▶ **Task goal**: For the entries below, print exactly the lines between the line holding "orange cheese [320,434,364,480]" and the line holding "white pawn [494,210,559,252] -> none", inclusive, and nothing else.
┄┄┄┄┄┄┄┄┄┄
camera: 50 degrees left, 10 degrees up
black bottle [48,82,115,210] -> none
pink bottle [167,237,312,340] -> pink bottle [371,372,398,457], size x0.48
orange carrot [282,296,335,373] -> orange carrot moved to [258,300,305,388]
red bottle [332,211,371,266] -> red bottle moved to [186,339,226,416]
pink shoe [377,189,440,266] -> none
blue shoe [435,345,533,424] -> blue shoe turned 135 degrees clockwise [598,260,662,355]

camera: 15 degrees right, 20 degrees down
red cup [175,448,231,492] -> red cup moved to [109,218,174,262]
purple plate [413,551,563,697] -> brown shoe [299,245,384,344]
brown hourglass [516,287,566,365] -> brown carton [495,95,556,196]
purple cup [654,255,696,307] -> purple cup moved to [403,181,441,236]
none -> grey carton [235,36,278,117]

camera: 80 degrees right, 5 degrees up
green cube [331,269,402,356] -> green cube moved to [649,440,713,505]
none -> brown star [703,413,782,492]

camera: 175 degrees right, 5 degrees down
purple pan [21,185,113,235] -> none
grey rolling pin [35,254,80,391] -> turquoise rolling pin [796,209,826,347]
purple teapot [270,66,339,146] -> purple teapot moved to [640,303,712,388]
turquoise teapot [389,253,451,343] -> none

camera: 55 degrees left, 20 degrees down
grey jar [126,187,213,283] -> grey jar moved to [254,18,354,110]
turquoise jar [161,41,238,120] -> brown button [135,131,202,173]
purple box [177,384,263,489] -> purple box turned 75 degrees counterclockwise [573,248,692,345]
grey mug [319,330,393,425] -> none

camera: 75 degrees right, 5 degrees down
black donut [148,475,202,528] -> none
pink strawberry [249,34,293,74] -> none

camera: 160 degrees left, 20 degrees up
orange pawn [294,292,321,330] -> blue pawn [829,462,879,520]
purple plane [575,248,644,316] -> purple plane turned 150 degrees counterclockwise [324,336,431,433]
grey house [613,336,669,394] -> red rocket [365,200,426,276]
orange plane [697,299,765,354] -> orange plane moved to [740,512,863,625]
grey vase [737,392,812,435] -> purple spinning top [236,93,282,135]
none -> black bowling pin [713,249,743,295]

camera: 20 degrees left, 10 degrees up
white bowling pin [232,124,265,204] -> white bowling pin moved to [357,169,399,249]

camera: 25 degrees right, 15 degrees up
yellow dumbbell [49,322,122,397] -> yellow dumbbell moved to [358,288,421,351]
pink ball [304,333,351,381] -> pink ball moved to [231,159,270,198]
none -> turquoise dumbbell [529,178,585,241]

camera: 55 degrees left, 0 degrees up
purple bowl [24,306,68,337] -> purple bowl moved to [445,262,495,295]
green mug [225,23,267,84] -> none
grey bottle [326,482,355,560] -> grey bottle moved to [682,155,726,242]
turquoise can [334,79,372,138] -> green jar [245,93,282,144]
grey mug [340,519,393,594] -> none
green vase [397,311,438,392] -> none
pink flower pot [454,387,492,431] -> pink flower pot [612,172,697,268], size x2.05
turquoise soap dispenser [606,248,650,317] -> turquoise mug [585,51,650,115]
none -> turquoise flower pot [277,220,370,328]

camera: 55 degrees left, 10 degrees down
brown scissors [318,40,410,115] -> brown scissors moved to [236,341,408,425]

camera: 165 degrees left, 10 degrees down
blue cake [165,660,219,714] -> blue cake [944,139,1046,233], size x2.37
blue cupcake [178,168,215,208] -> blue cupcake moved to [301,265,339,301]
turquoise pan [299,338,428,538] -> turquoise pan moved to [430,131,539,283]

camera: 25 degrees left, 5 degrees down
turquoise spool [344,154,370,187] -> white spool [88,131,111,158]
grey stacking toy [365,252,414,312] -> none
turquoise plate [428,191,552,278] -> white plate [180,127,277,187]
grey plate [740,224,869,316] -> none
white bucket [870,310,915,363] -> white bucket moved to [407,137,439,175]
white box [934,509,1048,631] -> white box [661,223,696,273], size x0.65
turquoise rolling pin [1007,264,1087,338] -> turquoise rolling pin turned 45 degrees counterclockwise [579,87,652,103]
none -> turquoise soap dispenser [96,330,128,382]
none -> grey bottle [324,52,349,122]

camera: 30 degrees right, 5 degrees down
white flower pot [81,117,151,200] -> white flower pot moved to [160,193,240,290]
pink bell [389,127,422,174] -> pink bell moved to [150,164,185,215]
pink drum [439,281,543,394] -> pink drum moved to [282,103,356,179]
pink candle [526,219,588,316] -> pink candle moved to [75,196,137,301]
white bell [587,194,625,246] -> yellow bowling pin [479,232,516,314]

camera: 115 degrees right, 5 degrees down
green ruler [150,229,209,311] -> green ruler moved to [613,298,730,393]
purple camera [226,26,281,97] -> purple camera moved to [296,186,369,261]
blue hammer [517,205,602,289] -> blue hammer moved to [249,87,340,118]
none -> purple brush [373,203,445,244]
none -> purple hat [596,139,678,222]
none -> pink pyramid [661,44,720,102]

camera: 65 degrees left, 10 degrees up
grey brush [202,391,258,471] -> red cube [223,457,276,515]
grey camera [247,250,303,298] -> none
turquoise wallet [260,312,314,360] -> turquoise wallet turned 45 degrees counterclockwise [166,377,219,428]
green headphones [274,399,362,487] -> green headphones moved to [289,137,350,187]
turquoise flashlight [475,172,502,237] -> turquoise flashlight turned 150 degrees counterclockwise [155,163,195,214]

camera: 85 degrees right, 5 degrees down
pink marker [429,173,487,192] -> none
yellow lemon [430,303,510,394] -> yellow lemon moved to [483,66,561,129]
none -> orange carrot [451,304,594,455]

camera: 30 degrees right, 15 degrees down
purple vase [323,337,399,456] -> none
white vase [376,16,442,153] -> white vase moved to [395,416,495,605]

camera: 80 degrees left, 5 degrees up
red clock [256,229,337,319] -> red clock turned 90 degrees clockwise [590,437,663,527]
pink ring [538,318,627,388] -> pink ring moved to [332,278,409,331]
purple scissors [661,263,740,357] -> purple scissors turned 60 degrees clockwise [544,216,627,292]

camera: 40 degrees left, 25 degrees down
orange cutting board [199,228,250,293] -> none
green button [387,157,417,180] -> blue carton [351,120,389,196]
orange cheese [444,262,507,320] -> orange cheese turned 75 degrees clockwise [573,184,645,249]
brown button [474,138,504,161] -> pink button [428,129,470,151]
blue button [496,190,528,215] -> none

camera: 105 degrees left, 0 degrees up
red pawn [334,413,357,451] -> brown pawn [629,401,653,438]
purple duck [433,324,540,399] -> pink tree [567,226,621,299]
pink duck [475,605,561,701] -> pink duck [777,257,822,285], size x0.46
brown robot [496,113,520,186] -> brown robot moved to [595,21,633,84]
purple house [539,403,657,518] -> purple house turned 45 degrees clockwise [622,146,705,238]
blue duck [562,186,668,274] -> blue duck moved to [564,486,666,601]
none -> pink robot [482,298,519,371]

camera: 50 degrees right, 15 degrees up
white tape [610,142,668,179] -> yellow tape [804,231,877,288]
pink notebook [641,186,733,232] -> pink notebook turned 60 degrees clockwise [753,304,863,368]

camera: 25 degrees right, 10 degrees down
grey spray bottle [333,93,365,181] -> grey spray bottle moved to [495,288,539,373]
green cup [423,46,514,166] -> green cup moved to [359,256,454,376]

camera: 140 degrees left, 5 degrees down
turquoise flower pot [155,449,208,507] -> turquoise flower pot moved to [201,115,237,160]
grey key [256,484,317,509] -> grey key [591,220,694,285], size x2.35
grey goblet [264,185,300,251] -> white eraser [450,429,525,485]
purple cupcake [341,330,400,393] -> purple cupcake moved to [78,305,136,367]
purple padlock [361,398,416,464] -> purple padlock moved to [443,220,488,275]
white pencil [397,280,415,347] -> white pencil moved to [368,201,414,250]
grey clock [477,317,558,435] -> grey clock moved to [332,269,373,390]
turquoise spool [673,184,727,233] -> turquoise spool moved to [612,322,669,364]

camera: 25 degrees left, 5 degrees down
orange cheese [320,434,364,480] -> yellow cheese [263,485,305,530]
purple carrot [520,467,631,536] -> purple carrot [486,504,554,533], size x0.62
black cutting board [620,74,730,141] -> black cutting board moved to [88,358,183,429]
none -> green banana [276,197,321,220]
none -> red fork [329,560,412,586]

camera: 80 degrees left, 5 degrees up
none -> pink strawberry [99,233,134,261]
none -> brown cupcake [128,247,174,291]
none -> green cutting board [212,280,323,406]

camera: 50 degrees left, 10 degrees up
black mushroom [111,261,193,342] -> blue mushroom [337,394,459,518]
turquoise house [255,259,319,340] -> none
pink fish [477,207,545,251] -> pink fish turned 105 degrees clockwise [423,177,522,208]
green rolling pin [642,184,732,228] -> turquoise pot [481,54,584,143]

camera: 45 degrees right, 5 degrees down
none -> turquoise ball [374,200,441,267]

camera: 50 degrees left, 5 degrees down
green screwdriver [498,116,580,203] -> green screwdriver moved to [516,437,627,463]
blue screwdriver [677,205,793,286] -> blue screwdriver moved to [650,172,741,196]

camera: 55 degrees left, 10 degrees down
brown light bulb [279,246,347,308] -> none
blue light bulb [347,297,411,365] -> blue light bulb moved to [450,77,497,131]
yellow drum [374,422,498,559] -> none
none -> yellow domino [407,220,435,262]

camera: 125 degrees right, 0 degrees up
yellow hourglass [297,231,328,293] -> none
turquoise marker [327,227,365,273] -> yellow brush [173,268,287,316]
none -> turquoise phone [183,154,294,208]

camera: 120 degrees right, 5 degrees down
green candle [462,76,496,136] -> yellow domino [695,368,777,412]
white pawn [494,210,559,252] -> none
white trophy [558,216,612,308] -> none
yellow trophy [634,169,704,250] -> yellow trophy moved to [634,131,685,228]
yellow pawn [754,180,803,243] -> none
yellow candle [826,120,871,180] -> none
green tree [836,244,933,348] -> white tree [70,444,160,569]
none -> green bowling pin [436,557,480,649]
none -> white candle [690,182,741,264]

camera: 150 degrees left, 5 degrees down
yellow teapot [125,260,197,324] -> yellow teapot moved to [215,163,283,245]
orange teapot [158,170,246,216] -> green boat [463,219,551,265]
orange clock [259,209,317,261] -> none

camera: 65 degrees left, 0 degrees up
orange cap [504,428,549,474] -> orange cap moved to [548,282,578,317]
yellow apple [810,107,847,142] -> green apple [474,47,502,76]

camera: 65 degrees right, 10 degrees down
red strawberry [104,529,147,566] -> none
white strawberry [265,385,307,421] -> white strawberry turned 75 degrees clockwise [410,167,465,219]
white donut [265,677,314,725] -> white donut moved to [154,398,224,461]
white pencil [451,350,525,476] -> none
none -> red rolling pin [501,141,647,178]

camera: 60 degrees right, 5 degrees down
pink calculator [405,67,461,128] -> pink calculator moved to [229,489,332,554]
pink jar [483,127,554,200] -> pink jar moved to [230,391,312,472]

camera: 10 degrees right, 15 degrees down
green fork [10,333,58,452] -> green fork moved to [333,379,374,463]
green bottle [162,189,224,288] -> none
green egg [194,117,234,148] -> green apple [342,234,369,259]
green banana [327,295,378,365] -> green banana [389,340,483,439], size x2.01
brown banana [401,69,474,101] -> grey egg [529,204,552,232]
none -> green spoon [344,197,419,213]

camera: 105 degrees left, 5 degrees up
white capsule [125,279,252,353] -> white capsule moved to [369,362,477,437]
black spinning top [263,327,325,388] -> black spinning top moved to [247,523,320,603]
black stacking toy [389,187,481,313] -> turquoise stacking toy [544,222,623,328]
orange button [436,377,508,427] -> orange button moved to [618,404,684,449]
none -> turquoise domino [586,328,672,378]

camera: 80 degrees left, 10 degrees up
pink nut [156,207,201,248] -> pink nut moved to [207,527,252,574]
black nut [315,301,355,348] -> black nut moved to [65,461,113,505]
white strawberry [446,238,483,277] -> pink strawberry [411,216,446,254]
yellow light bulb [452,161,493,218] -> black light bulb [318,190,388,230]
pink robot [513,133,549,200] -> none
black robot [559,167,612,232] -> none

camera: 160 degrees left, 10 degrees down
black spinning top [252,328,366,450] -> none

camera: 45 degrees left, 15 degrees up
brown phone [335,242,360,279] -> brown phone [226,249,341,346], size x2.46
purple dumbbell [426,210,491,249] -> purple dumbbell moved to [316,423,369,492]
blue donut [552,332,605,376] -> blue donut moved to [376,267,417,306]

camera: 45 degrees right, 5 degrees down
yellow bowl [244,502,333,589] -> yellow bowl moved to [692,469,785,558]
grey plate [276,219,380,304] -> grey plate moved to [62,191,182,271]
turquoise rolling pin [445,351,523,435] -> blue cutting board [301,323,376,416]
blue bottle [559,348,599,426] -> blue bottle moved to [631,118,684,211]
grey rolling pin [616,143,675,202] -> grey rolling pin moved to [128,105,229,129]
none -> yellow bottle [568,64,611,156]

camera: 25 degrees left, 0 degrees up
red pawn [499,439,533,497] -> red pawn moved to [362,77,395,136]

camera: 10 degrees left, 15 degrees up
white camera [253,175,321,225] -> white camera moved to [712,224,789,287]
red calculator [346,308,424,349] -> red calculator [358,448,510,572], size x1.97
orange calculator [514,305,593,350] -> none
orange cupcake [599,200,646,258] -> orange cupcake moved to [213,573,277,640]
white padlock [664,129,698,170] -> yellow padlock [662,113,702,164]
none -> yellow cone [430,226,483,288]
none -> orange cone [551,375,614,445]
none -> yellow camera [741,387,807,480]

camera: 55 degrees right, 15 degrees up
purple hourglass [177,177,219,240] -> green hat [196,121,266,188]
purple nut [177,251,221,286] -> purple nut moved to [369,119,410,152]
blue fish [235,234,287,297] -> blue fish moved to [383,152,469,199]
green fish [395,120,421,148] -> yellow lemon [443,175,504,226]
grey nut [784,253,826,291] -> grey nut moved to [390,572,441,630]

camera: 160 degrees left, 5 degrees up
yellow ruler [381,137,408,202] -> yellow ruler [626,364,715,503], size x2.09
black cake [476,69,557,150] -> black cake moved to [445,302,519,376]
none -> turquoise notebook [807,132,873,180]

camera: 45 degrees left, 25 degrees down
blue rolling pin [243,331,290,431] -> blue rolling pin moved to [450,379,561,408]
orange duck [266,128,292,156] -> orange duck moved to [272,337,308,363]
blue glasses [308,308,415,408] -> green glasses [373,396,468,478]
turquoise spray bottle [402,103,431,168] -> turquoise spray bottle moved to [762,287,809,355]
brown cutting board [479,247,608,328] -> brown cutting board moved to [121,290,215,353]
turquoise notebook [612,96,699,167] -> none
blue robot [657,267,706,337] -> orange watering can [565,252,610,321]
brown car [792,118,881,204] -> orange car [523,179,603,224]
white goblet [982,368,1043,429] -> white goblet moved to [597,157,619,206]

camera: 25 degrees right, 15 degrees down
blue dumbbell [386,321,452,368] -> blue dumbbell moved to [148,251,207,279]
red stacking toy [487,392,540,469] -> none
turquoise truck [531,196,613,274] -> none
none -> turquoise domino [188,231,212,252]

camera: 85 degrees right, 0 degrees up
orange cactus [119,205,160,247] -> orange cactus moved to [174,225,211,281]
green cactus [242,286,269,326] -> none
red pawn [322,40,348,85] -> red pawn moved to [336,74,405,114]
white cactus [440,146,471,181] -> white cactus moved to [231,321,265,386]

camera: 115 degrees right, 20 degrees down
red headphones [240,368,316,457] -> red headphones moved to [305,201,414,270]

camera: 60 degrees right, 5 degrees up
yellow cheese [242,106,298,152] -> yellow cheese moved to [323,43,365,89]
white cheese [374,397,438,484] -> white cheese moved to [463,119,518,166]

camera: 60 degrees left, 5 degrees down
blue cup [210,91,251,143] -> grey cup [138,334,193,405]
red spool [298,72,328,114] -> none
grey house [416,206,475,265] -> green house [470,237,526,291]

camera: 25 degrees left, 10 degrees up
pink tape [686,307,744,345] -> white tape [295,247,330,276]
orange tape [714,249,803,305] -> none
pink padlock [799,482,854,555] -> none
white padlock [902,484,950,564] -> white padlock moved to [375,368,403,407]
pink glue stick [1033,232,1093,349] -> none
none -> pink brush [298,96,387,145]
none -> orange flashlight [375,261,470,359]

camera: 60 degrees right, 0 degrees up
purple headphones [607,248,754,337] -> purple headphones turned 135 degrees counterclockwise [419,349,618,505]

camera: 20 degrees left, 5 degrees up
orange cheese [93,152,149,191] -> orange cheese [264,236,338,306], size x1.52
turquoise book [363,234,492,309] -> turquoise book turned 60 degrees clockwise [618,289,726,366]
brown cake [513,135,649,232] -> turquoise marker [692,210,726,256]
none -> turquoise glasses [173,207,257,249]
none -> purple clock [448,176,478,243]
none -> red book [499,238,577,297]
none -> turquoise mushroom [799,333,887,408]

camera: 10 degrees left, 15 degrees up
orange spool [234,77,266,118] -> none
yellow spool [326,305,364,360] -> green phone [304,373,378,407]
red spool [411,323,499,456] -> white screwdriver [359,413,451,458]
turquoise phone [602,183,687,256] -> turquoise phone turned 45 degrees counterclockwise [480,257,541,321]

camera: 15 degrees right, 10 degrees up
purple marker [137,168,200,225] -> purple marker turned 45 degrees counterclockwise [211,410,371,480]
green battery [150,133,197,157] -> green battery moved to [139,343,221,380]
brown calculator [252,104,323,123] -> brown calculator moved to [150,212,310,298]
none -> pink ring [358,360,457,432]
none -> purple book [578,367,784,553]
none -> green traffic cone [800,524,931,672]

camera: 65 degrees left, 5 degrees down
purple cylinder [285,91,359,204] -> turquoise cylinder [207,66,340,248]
┄┄┄┄┄┄┄┄┄┄
▶ **Result of the exercise**:
orange cheese [320,434,364,480] -> yellow cheese [263,485,305,530]
purple carrot [520,467,631,536] -> purple carrot [486,504,554,533], size x0.62
black cutting board [620,74,730,141] -> black cutting board moved to [88,358,183,429]
none -> green banana [276,197,321,220]
none -> red fork [329,560,412,586]

camera: 80 degrees left, 5 degrees up
none -> pink strawberry [99,233,134,261]
none -> brown cupcake [128,247,174,291]
none -> green cutting board [212,280,323,406]

camera: 50 degrees left, 10 degrees up
black mushroom [111,261,193,342] -> blue mushroom [337,394,459,518]
turquoise house [255,259,319,340] -> none
pink fish [477,207,545,251] -> pink fish turned 105 degrees clockwise [423,177,522,208]
green rolling pin [642,184,732,228] -> turquoise pot [481,54,584,143]

camera: 45 degrees right, 5 degrees down
none -> turquoise ball [374,200,441,267]

camera: 50 degrees left, 5 degrees down
green screwdriver [498,116,580,203] -> green screwdriver moved to [516,437,627,463]
blue screwdriver [677,205,793,286] -> blue screwdriver moved to [650,172,741,196]

camera: 55 degrees left, 10 degrees down
brown light bulb [279,246,347,308] -> none
blue light bulb [347,297,411,365] -> blue light bulb moved to [450,77,497,131]
yellow drum [374,422,498,559] -> none
none -> yellow domino [407,220,435,262]

camera: 125 degrees right, 0 degrees up
yellow hourglass [297,231,328,293] -> none
turquoise marker [327,227,365,273] -> yellow brush [173,268,287,316]
none -> turquoise phone [183,154,294,208]

camera: 120 degrees right, 5 degrees down
green candle [462,76,496,136] -> yellow domino [695,368,777,412]
white pawn [494,210,559,252] -> none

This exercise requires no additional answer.